▶ AVAILABLE DATA:
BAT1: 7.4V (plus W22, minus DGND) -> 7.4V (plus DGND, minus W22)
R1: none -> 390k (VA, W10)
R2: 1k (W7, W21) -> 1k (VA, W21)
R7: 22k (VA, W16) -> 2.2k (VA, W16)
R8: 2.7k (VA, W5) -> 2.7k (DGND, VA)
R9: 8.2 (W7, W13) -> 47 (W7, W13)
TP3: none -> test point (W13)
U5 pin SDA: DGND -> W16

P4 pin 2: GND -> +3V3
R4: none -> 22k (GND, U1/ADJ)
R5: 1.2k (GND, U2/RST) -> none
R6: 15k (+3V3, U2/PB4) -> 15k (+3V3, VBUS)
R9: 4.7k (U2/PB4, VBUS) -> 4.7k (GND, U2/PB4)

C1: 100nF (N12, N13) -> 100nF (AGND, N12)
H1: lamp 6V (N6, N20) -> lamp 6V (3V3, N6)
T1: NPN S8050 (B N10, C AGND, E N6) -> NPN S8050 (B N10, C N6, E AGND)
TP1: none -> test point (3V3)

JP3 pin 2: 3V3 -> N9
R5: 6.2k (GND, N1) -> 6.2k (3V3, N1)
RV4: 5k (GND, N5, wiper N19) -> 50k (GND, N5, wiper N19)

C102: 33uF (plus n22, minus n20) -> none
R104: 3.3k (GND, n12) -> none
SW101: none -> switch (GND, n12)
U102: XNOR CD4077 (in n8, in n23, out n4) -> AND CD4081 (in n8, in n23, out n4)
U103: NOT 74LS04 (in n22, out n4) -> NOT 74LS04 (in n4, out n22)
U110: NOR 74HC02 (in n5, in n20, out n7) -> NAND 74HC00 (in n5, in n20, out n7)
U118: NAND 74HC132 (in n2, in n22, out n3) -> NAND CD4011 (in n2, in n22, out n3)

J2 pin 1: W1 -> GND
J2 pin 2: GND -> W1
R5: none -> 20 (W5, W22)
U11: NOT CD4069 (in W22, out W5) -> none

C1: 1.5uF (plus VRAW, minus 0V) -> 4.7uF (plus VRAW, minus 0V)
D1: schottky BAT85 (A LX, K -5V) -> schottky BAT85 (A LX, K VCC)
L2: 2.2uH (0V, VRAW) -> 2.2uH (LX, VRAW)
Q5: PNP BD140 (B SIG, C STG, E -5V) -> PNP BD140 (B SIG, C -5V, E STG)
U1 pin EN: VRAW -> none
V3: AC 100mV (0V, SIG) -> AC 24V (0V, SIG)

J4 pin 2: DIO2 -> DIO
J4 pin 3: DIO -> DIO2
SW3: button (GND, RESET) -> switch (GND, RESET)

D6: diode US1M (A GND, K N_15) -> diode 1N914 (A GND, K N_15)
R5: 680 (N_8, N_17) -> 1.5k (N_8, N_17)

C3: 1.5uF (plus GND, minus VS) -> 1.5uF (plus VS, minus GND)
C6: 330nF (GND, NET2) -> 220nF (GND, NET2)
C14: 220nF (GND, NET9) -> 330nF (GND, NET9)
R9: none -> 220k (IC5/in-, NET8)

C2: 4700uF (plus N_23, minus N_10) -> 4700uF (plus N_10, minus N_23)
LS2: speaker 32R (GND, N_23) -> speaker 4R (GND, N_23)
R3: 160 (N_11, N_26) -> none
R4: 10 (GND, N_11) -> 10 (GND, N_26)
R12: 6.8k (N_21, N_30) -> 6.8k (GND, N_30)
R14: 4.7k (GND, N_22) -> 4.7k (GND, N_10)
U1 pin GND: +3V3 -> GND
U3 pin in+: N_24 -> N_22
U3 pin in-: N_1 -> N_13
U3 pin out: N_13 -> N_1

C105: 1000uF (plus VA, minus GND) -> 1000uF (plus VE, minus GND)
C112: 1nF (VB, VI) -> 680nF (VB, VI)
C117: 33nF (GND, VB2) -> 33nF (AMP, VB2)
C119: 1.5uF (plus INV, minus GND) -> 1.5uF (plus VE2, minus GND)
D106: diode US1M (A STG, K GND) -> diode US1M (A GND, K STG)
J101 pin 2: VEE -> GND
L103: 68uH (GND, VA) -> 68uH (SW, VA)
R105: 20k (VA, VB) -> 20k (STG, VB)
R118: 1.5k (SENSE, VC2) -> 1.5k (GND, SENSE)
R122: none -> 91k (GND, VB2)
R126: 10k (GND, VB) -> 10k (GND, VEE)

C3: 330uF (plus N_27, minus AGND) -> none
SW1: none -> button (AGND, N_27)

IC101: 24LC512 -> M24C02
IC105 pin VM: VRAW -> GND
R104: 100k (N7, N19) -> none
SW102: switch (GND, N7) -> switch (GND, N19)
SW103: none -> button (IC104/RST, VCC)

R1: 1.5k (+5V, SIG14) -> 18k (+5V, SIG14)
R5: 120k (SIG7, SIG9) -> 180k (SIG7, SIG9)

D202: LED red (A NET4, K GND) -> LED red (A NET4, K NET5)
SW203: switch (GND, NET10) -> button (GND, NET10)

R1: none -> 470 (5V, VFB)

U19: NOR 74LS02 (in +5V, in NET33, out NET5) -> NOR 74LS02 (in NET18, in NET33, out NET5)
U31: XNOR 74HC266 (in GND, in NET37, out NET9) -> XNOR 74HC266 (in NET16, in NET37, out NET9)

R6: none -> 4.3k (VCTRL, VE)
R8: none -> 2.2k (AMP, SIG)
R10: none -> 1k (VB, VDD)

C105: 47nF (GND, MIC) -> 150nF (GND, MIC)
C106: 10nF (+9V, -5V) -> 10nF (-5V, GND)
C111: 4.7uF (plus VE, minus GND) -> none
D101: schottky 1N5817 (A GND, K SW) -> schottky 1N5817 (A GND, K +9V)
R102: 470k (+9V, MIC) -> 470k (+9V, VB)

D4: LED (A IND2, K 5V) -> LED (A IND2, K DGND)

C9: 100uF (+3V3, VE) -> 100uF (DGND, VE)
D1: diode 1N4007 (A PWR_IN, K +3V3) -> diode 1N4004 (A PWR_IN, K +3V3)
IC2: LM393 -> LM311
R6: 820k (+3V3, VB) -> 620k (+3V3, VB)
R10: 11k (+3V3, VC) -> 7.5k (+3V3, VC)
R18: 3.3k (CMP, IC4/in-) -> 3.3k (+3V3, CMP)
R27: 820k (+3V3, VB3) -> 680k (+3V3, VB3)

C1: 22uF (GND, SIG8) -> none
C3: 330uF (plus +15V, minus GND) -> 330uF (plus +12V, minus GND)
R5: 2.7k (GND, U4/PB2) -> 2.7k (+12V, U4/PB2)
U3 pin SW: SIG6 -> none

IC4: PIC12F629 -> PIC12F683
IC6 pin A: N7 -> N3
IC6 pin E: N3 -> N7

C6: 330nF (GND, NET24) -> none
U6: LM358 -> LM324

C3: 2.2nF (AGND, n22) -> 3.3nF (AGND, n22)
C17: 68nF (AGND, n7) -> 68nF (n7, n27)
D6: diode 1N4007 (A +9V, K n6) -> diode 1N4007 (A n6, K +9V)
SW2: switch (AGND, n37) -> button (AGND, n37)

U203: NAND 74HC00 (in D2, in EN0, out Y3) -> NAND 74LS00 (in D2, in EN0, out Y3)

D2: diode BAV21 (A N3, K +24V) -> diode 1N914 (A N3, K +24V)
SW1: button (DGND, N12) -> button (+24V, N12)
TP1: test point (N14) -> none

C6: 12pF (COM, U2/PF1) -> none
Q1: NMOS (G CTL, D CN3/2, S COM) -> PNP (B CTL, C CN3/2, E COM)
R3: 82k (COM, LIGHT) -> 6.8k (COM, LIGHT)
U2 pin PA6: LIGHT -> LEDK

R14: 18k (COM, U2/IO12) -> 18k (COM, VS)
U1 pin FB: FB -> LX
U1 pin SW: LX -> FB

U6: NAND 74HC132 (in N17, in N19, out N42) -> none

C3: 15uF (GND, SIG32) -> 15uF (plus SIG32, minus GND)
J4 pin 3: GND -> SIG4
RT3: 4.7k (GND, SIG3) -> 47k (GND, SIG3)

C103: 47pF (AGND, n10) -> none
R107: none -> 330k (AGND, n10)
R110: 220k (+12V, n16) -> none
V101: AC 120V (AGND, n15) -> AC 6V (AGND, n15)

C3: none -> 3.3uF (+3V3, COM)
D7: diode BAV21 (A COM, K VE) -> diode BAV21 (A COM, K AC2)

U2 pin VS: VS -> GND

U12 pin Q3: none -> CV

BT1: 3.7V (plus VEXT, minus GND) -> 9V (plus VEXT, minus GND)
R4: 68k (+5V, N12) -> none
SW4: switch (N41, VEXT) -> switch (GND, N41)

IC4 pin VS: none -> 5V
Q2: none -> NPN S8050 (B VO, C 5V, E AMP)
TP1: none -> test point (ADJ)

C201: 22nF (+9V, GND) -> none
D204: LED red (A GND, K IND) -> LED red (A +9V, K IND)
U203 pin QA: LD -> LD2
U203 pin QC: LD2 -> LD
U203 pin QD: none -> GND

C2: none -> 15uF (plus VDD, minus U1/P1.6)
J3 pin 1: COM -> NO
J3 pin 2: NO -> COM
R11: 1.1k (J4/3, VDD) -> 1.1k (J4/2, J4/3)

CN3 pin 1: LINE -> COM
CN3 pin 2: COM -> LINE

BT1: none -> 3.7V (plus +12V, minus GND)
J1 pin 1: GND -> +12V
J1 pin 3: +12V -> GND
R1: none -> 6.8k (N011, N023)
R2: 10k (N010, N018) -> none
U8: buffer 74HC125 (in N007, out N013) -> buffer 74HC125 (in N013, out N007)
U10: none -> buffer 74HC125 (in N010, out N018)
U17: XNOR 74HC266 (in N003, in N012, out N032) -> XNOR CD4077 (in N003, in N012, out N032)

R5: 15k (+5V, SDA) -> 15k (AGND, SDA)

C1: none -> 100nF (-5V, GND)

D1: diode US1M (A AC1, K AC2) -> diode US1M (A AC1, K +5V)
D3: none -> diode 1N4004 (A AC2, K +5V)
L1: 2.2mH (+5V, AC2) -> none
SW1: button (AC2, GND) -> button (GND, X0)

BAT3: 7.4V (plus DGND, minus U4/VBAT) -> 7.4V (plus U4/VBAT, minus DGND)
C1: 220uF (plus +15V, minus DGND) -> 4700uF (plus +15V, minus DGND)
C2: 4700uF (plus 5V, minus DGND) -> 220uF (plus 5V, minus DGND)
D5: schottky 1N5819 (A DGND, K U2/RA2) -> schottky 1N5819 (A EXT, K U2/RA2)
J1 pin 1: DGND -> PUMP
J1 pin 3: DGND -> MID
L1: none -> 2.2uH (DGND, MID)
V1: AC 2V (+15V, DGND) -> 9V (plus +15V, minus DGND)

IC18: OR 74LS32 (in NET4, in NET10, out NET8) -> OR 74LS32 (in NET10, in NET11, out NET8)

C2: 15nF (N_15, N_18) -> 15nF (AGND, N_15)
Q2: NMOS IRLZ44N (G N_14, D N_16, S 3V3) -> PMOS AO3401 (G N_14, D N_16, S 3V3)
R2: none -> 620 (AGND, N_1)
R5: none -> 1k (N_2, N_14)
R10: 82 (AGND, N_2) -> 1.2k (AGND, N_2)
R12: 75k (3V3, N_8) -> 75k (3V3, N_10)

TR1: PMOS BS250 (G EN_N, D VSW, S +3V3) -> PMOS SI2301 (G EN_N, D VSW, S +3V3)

▶ DIRECTIONS:
Your output should be an exact copy of the lines from the top of the listing above to the line with "SW101: none -> switch (GND, n12)", both ends included.

▶ TASK ANSWER:
BAT1: 7.4V (plus W22, minus DGND) -> 7.4V (plus DGND, minus W22)
R1: none -> 390k (VA, W10)
R2: 1k (W7, W21) -> 1k (VA, W21)
R7: 22k (VA, W16) -> 2.2k (VA, W16)
R8: 2.7k (VA, W5) -> 2.7k (DGND, VA)
R9: 8.2 (W7, W13) -> 47 (W7, W13)
TP3: none -> test point (W13)
U5 pin SDA: DGND -> W16

P4 pin 2: GND -> +3V3
R4: none -> 22k (GND, U1/ADJ)
R5: 1.2k (GND, U2/RST) -> none
R6: 15k (+3V3, U2/PB4) -> 15k (+3V3, VBUS)
R9: 4.7k (U2/PB4, VBUS) -> 4.7k (GND, U2/PB4)

C1: 100nF (N12, N13) -> 100nF (AGND, N12)
H1: lamp 6V (N6, N20) -> lamp 6V (3V3, N6)
T1: NPN S8050 (B N10, C AGND, E N6) -> NPN S8050 (B N10, C N6, E AGND)
TP1: none -> test point (3V3)

JP3 pin 2: 3V3 -> N9
R5: 6.2k (GND, N1) -> 6.2k (3V3, N1)
RV4: 5k (GND, N5, wiper N19) -> 50k (GND, N5, wiper N19)

C102: 33uF (plus n22, minus n20) -> none
R104: 3.3k (GND, n12) -> none
SW101: none -> switch (GND, n12)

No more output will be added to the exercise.